*Records supplied:*
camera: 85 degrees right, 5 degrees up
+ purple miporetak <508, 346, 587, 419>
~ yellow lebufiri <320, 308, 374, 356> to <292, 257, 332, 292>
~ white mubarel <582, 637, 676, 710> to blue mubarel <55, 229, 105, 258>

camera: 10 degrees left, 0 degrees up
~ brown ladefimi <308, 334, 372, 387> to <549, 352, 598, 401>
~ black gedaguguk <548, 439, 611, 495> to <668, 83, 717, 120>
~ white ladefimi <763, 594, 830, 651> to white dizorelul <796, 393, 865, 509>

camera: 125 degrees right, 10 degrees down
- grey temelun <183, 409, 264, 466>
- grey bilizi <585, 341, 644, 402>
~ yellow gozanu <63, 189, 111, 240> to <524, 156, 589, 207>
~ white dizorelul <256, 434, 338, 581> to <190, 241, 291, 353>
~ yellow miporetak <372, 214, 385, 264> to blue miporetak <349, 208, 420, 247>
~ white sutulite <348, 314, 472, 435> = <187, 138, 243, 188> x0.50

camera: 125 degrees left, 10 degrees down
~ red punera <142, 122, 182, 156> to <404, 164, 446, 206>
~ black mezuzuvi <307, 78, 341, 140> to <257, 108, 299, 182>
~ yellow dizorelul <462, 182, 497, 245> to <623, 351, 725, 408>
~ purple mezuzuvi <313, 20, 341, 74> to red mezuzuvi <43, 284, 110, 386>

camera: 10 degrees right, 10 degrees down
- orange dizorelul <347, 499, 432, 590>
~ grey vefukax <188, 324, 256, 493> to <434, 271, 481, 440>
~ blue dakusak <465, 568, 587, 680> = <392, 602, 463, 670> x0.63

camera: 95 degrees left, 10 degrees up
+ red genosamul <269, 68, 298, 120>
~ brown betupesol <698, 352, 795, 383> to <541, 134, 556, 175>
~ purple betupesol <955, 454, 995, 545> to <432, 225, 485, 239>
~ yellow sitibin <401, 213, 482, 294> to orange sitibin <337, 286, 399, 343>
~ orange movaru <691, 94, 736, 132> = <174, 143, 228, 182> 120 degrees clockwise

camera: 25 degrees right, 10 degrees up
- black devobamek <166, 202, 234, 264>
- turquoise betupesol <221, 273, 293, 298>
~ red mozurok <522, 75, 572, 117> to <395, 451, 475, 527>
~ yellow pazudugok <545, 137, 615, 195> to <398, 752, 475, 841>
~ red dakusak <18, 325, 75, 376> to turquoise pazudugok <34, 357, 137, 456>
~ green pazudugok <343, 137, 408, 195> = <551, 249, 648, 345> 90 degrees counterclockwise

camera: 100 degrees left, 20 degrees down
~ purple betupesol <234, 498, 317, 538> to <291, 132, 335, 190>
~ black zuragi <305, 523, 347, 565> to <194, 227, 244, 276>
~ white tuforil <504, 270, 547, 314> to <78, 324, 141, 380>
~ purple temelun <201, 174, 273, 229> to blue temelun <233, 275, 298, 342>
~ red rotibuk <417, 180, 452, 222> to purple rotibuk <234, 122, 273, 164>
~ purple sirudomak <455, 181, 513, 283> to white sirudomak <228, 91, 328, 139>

*Required work:*
Looking at the material above, please copy exactly every line from its first line through the line containing "257, 332, 292>", with both ends included and nothing else.

*Exercise solution:*
camera: 85 degrees right, 5 degrees up
+ purple miporetak <508, 346, 587, 419>
~ yellow lebufiri <320, 308, 374, 356> to <292, 257, 332, 292>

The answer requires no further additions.